Look for the line containing "BT3 pin TXD: D6 -> A4" and the line containing "HALL3 pin VCC: none -> 3V3" in the entries below. Copy those two and all lines between them exactly, leaving out pictures.
------------------------------------------------------------
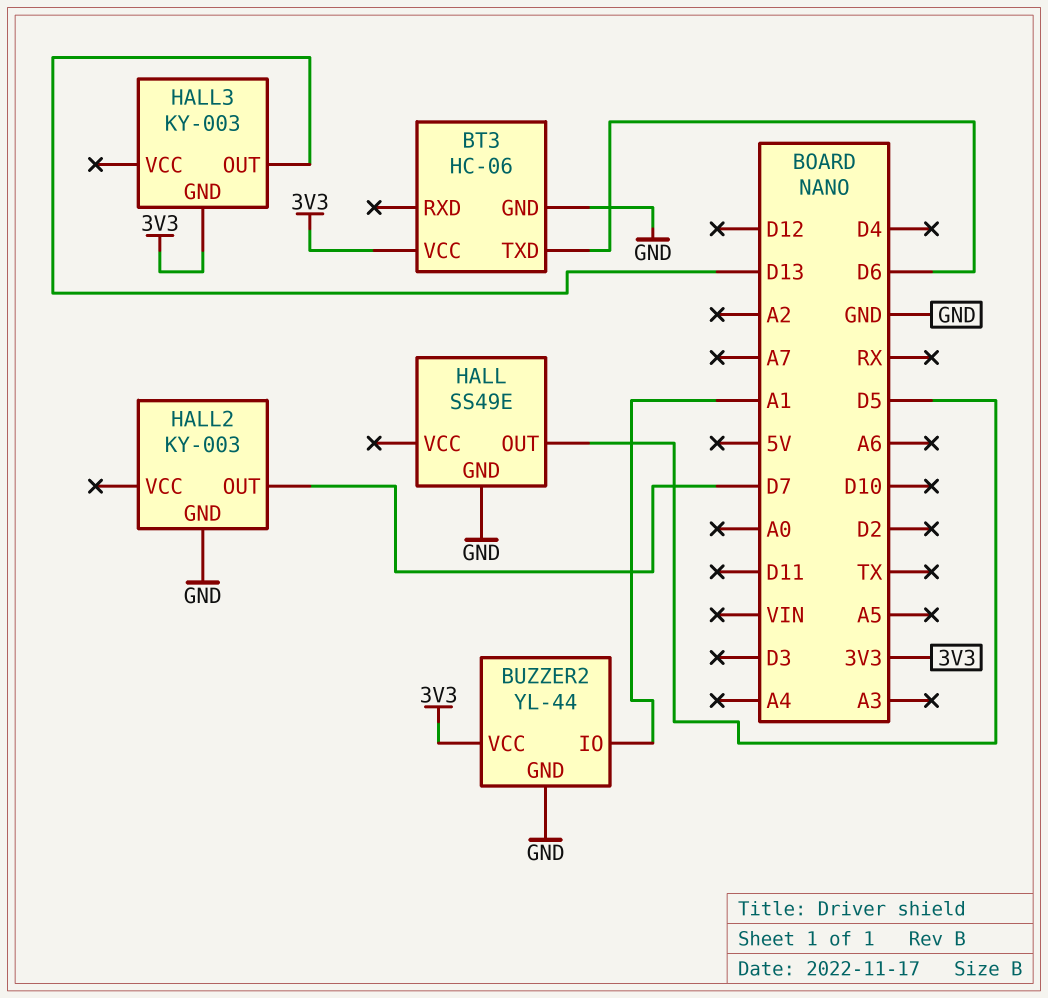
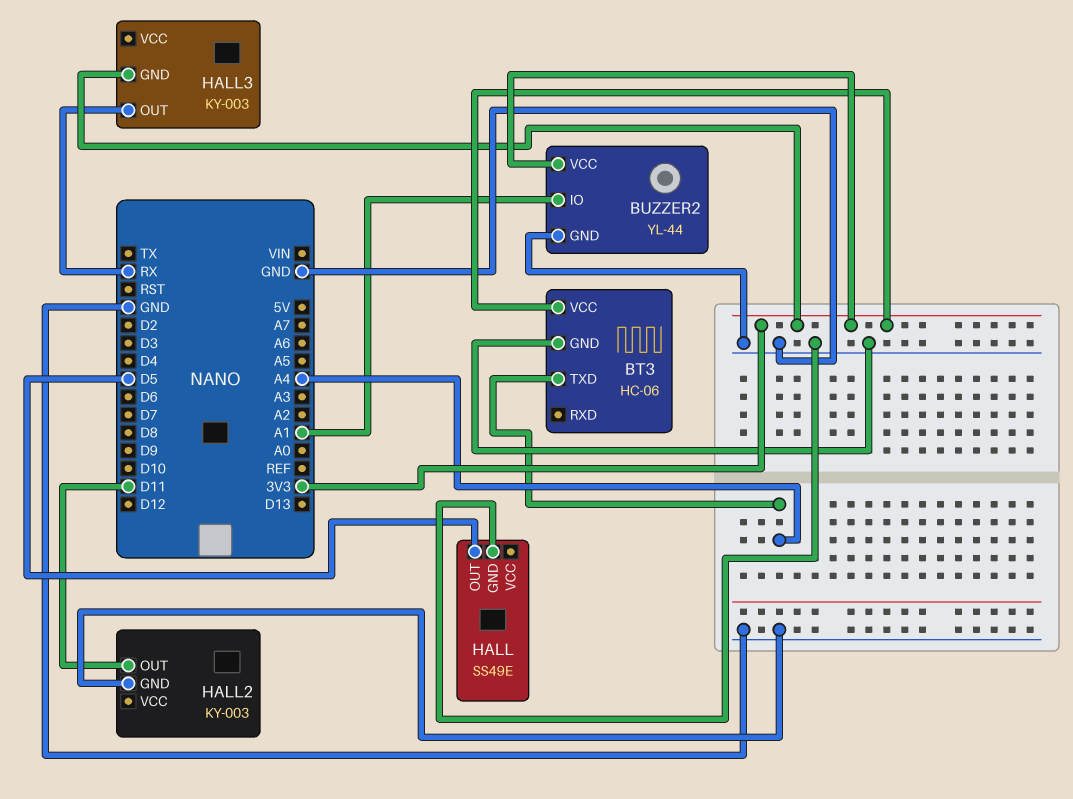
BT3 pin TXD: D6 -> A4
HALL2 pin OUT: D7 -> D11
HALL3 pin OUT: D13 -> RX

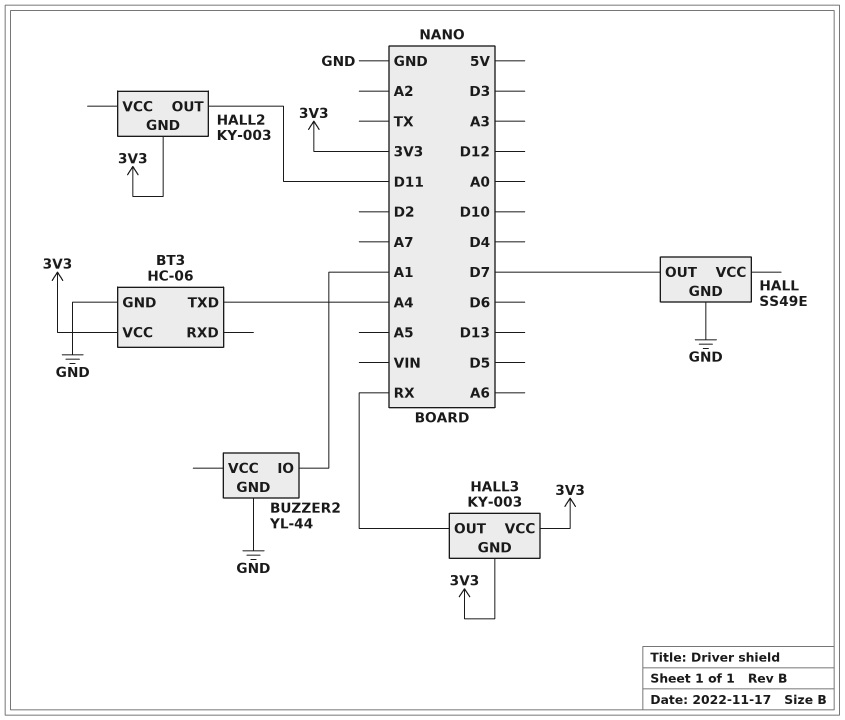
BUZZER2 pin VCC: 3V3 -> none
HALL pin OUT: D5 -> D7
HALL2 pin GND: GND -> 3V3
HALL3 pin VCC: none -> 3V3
------------------------------------------------------------
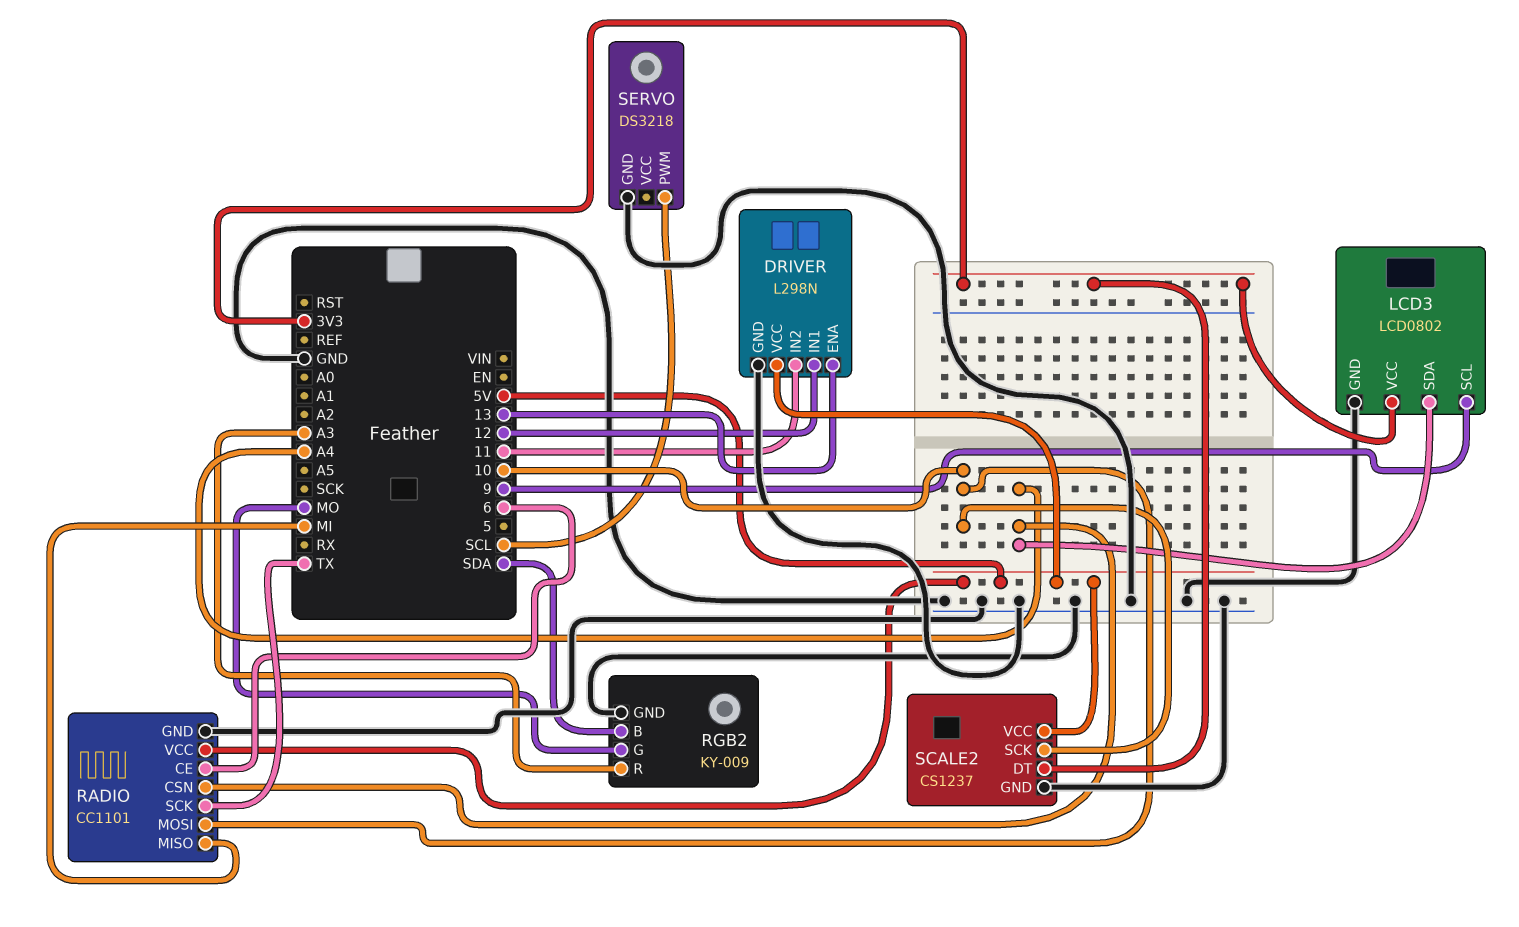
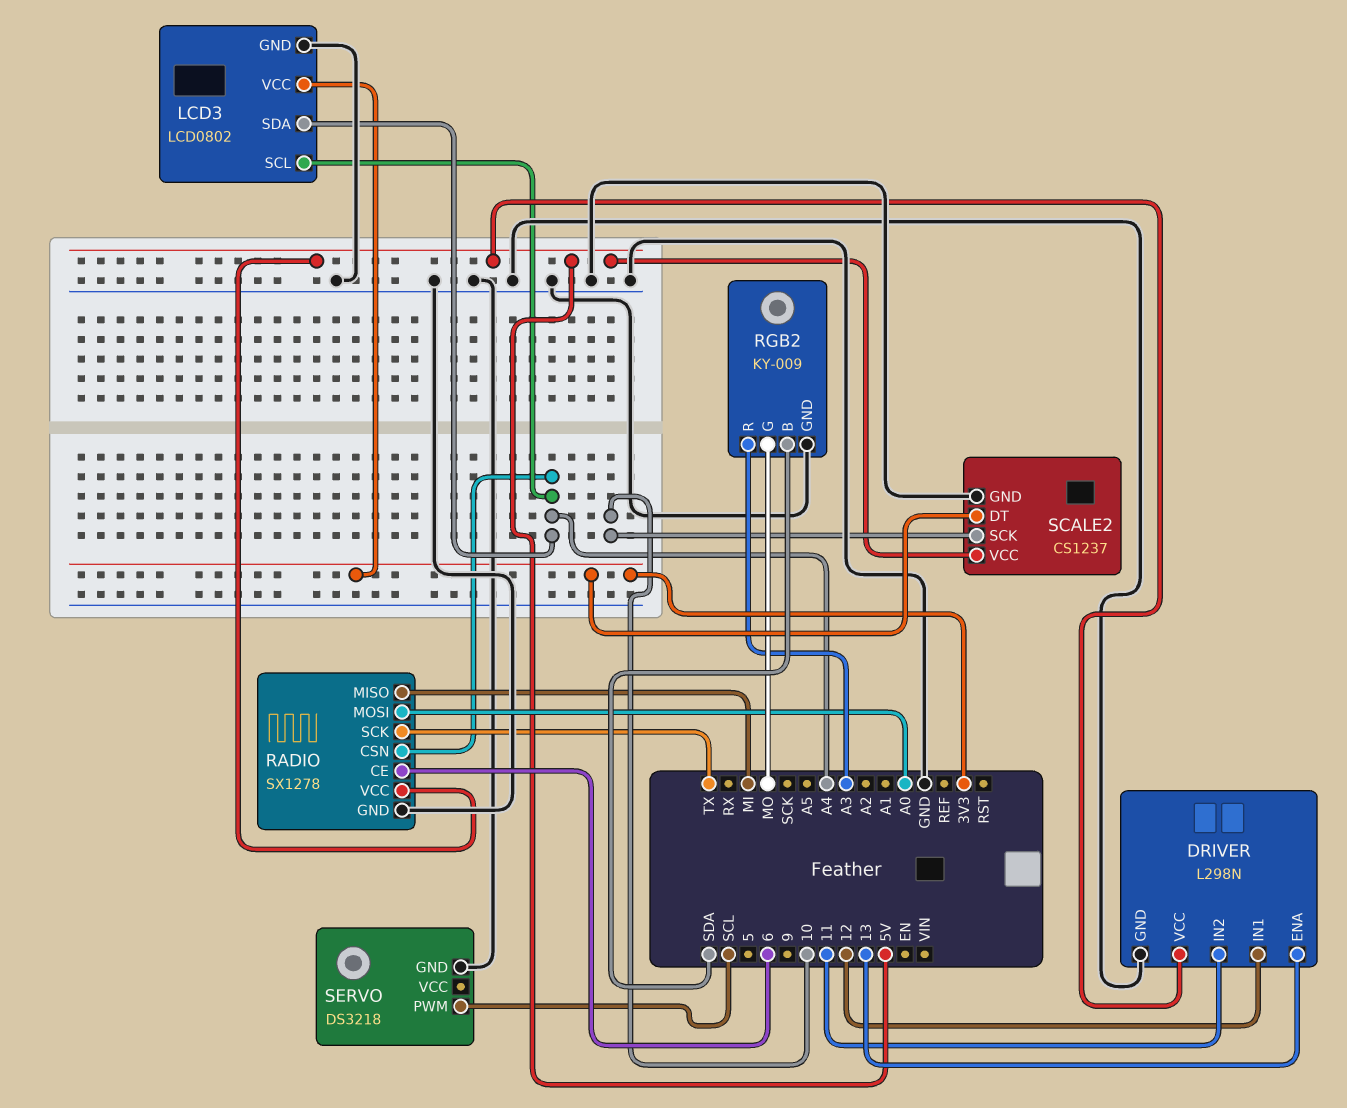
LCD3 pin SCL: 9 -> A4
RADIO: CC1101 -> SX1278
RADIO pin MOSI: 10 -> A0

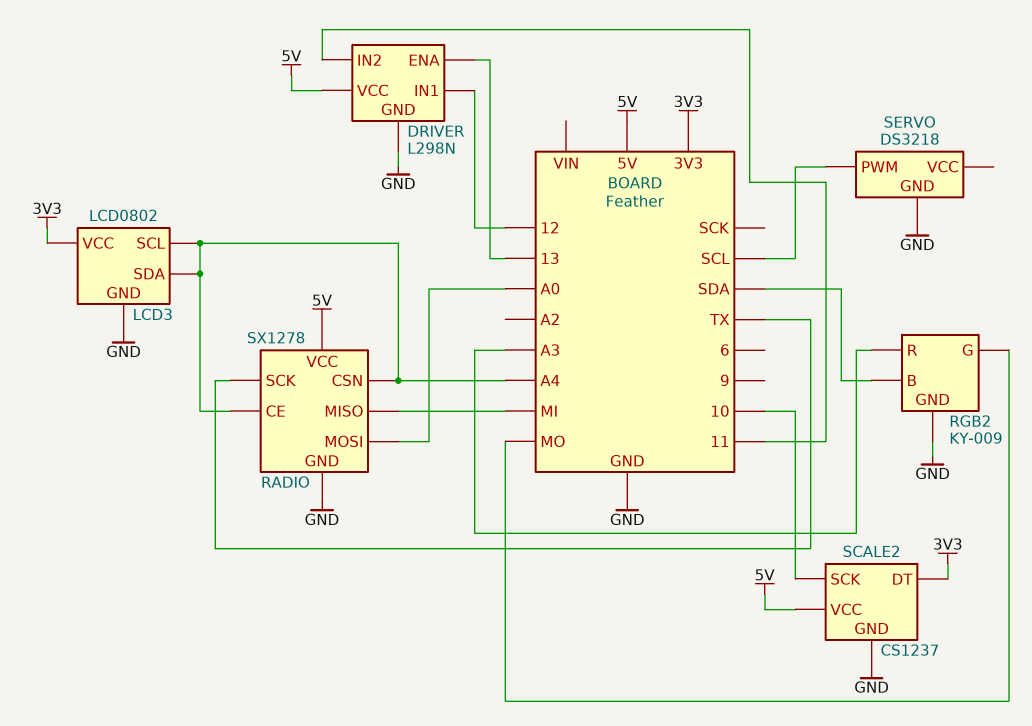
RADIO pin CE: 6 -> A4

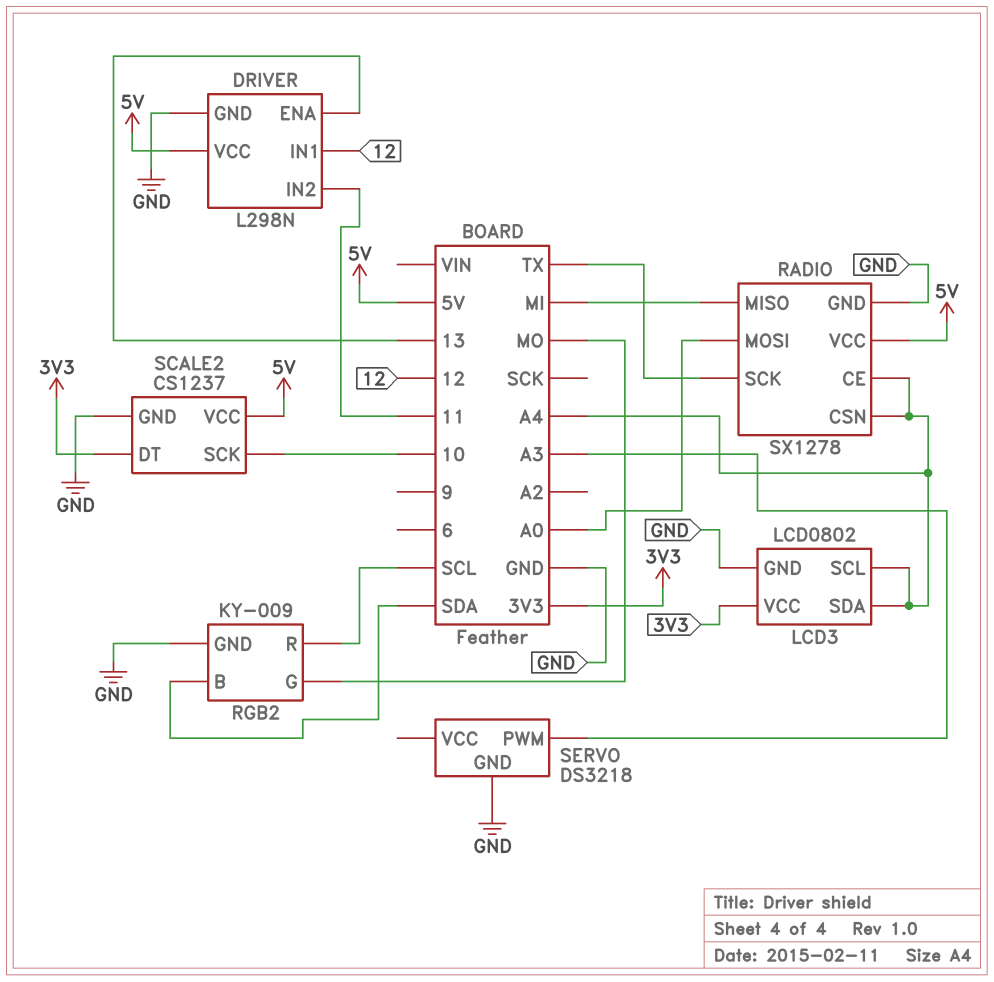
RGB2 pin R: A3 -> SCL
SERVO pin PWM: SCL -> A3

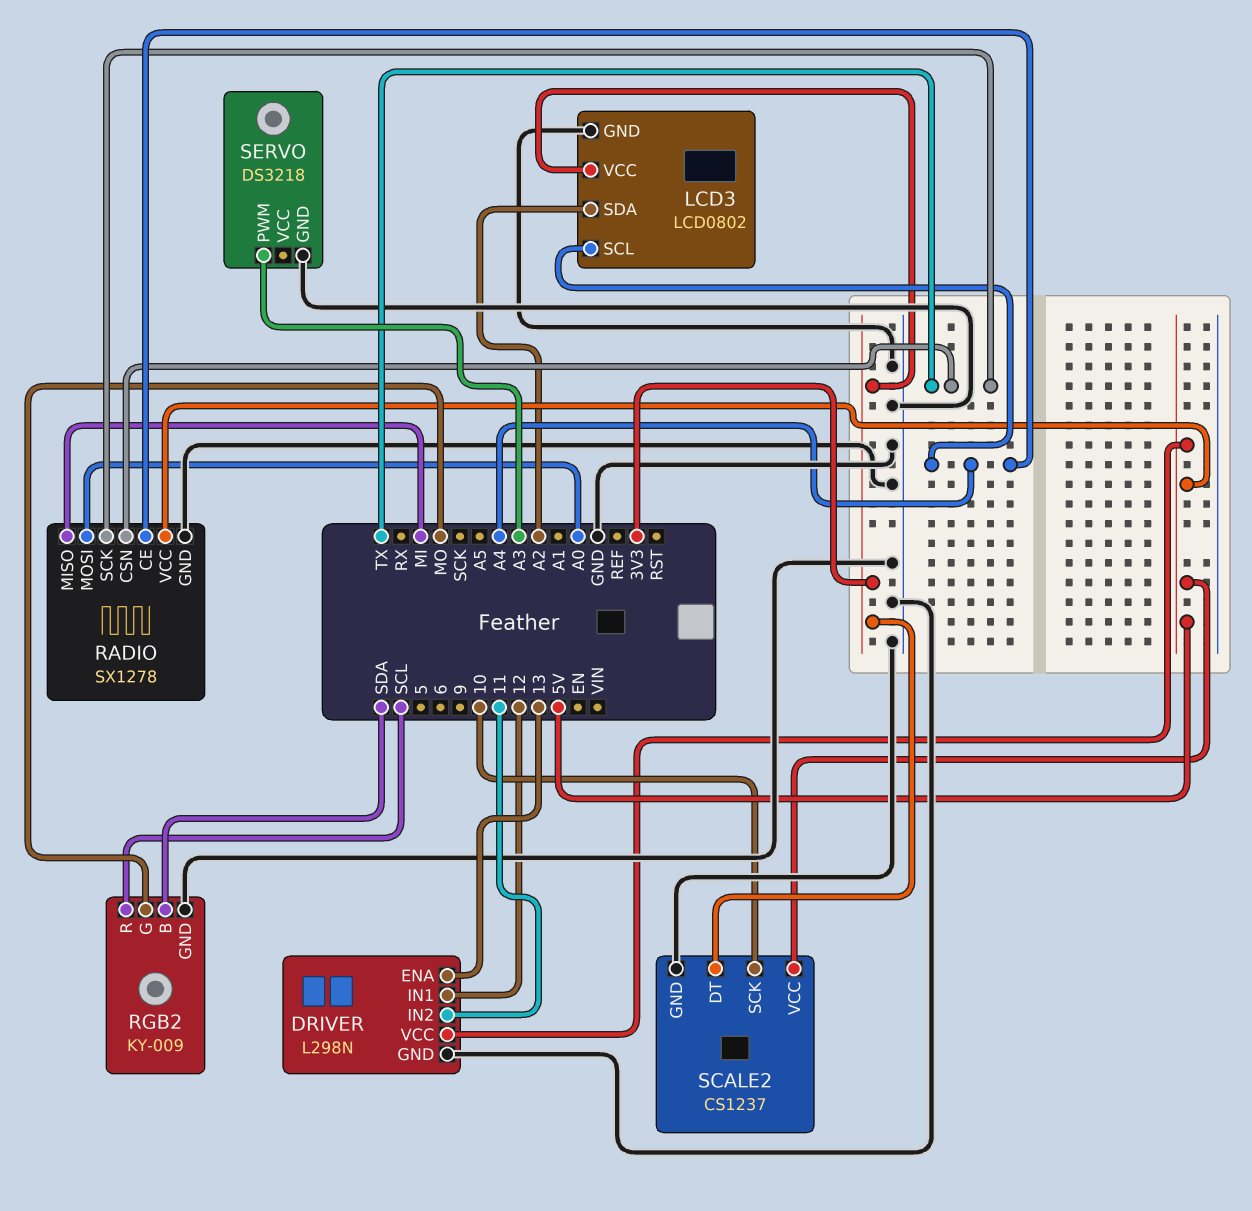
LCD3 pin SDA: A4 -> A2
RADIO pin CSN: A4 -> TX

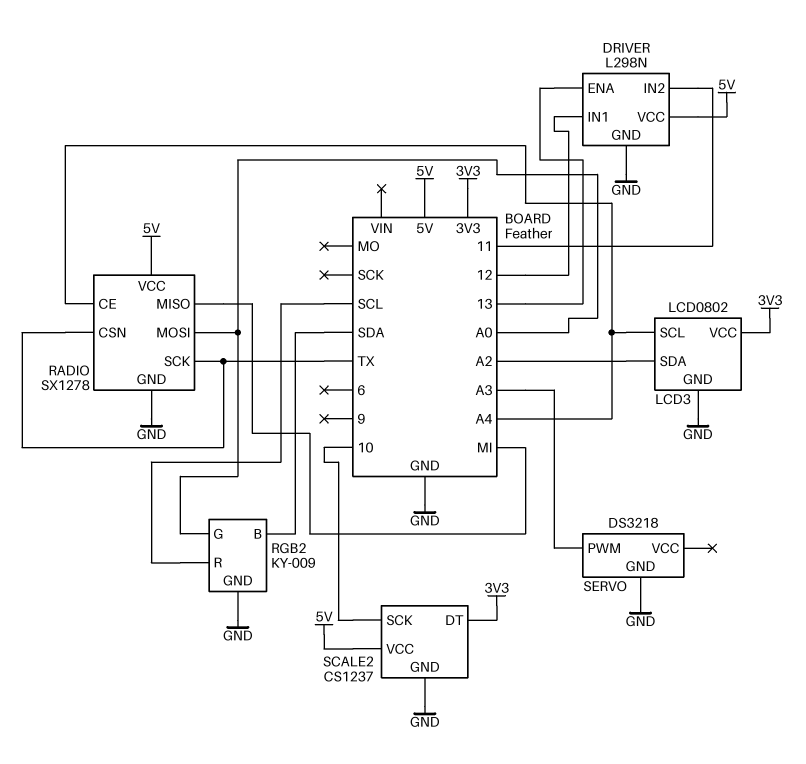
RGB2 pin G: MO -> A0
------------------------------------------------------------
■ The answer ■
BT3 pin TXD: D6 -> A4
HALL2 pin OUT: D7 -> D11
HALL3 pin OUT: D13 -> RX

BUZZER2 pin VCC: 3V3 -> none
HALL pin OUT: D5 -> D7
HALL2 pin GND: GND -> 3V3
HALL3 pin VCC: none -> 3V3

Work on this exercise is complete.